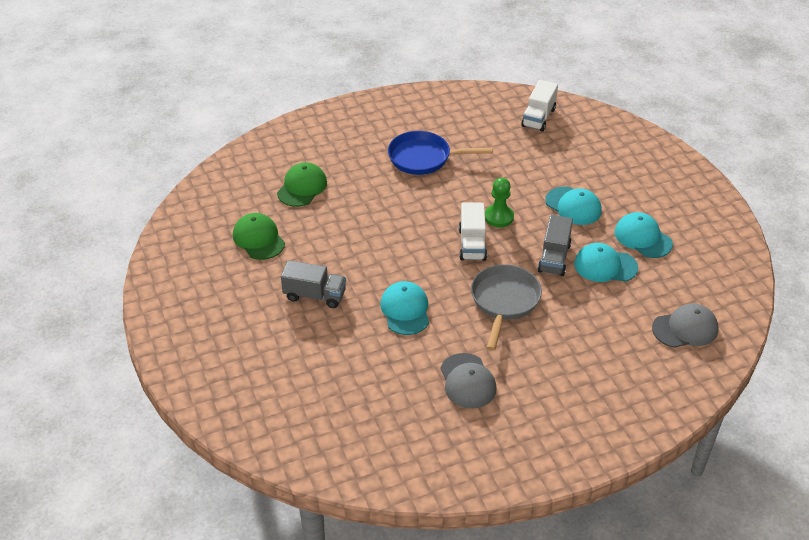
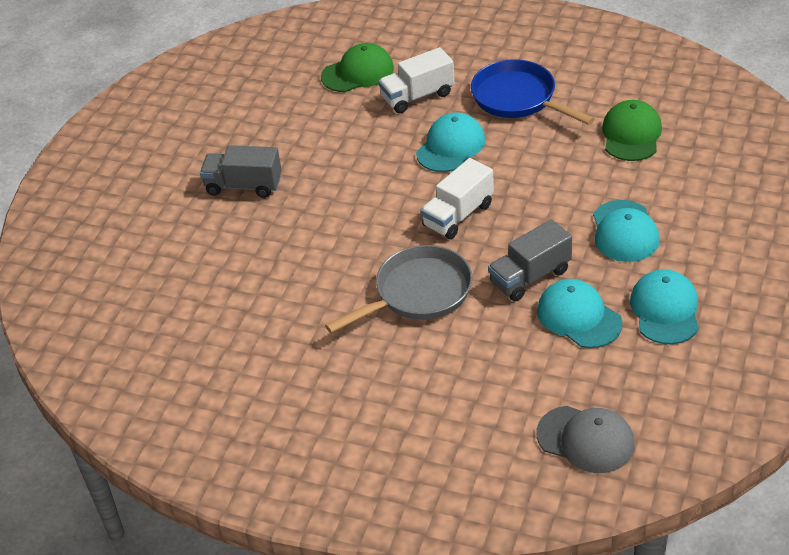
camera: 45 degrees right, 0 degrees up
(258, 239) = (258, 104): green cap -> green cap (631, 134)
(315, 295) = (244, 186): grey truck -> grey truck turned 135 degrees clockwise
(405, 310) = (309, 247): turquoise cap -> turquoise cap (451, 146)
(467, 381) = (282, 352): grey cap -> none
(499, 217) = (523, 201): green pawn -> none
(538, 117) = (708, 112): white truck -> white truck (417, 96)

...

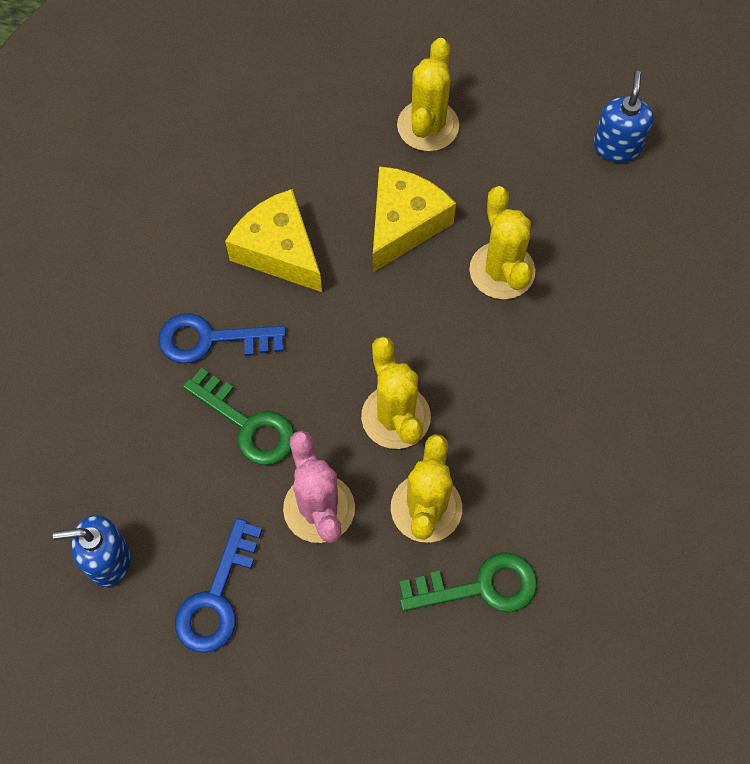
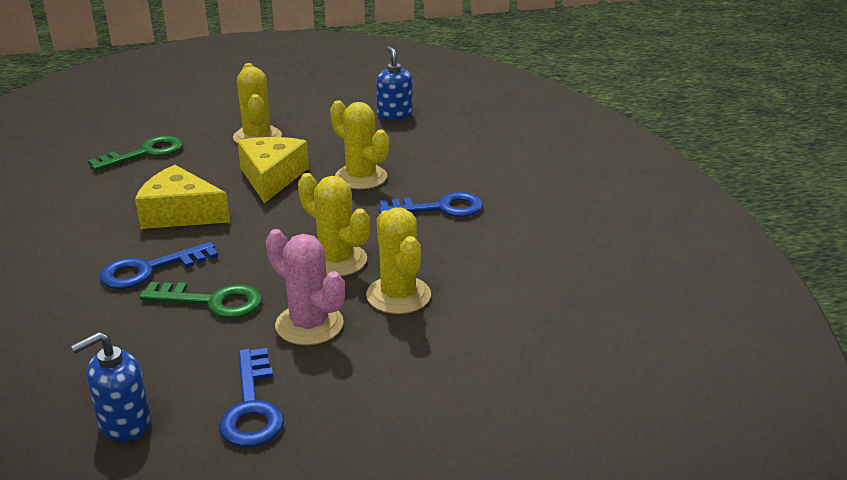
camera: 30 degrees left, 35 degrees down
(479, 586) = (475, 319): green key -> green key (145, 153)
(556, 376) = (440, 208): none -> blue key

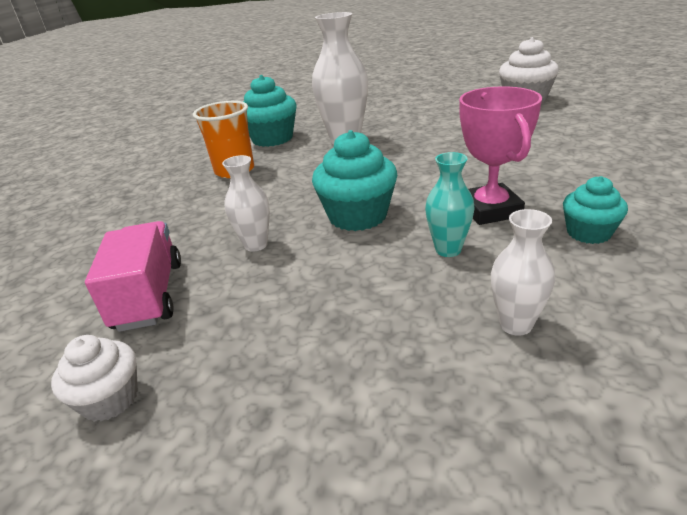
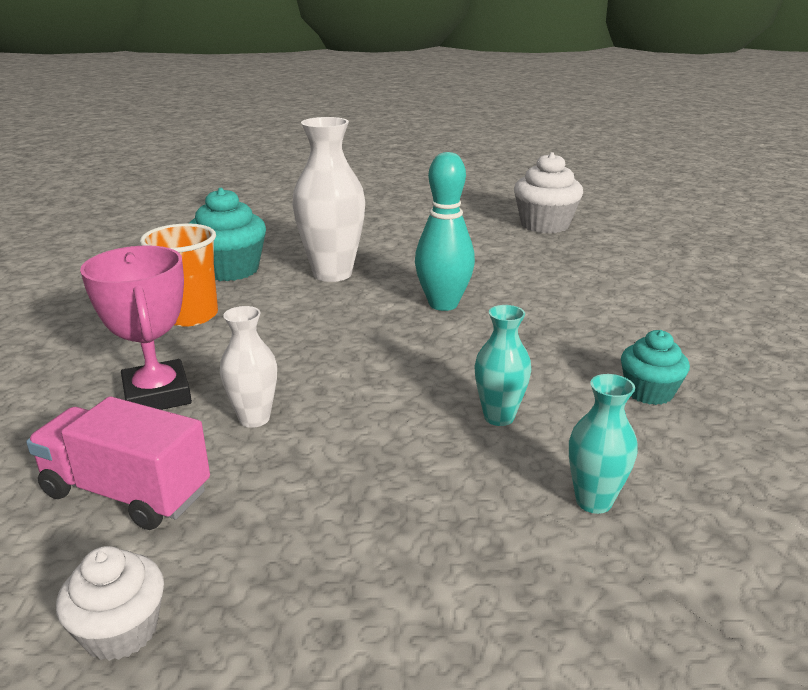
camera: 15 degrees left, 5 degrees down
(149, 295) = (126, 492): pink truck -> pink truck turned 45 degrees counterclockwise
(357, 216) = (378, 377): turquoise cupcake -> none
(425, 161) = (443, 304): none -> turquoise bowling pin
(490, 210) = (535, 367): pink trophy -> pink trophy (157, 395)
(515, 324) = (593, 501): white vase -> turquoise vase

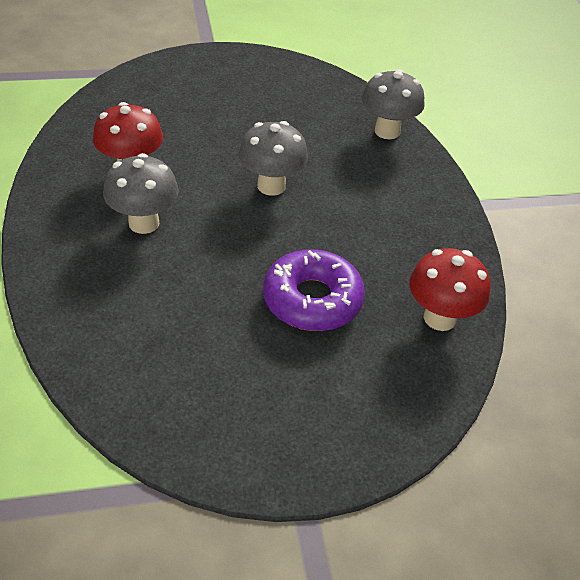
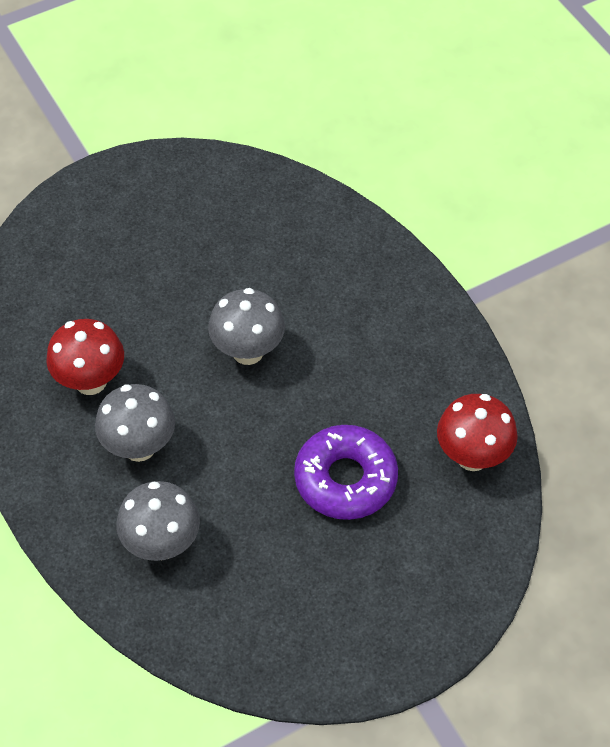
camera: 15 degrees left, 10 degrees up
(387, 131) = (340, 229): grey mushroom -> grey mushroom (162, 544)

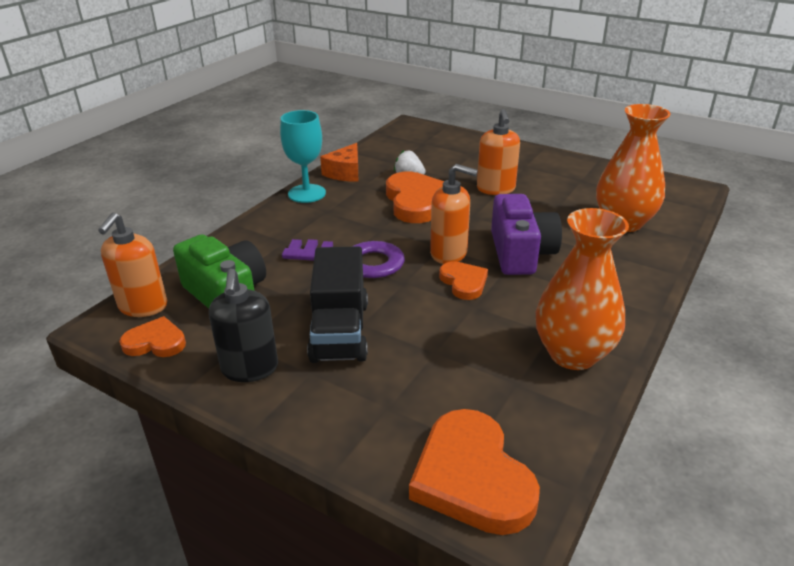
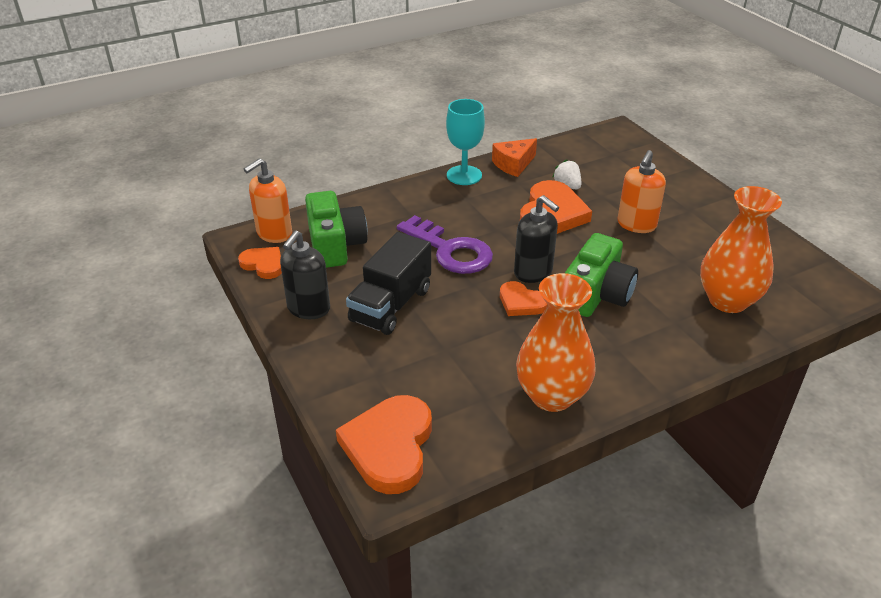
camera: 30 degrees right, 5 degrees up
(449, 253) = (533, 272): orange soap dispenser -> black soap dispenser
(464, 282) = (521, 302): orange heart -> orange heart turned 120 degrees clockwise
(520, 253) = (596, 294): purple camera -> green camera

...

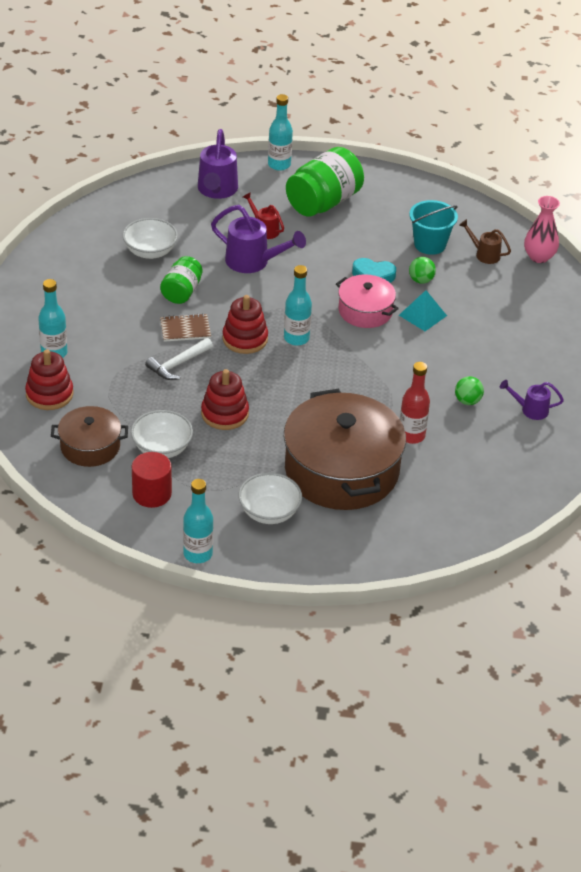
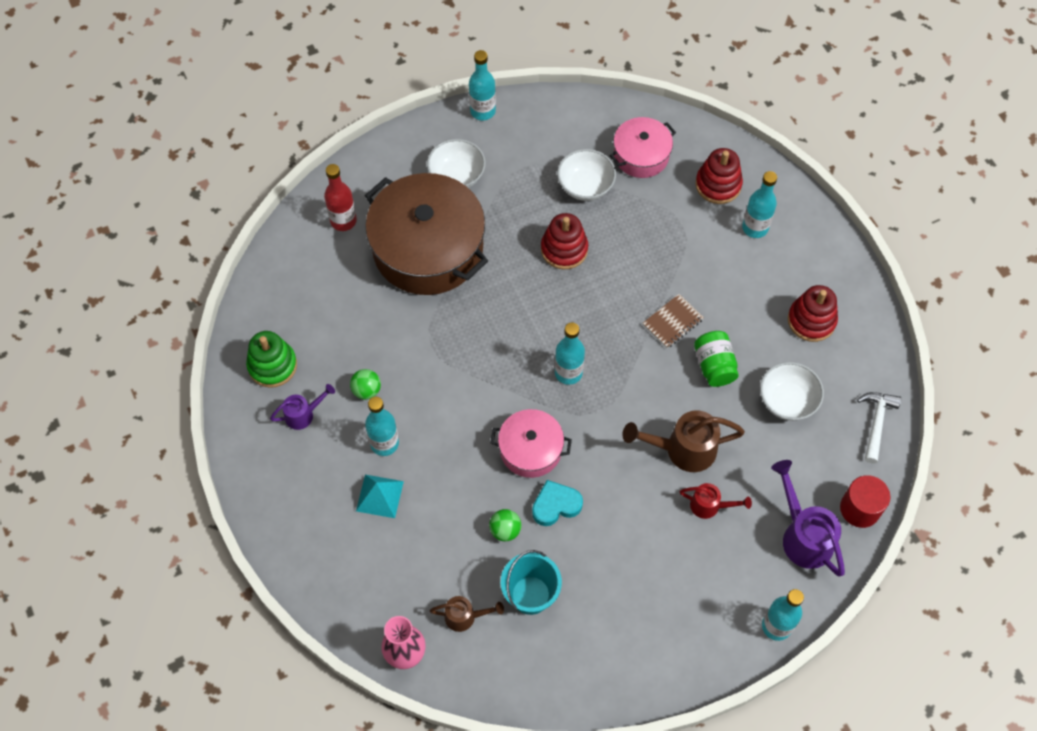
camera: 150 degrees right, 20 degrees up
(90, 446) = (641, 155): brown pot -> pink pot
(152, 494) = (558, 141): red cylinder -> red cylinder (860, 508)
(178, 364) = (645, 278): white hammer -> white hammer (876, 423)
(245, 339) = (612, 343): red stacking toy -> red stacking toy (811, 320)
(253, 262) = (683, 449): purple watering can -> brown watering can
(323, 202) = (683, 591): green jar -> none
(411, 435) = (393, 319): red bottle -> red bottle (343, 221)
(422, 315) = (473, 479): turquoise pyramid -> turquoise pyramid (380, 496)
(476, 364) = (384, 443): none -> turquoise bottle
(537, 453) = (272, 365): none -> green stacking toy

(WRITTEN TASK): The required output is every line above from the one with "camera: 45 degrees right, 0 degrees up" down to the one with "(538, 117) = (708, 112): white", restated word for word, ends included.

(ANSWER SECTION):
camera: 45 degrees right, 0 degrees up
(258, 239) = (258, 104): green cap -> green cap (631, 134)
(315, 295) = (244, 186): grey truck -> grey truck turned 135 degrees clockwise
(405, 310) = (309, 247): turquoise cap -> turquoise cap (451, 146)
(467, 381) = (282, 352): grey cap -> none
(499, 217) = (523, 201): green pawn -> none
(538, 117) = (708, 112): white truck -> white truck (417, 96)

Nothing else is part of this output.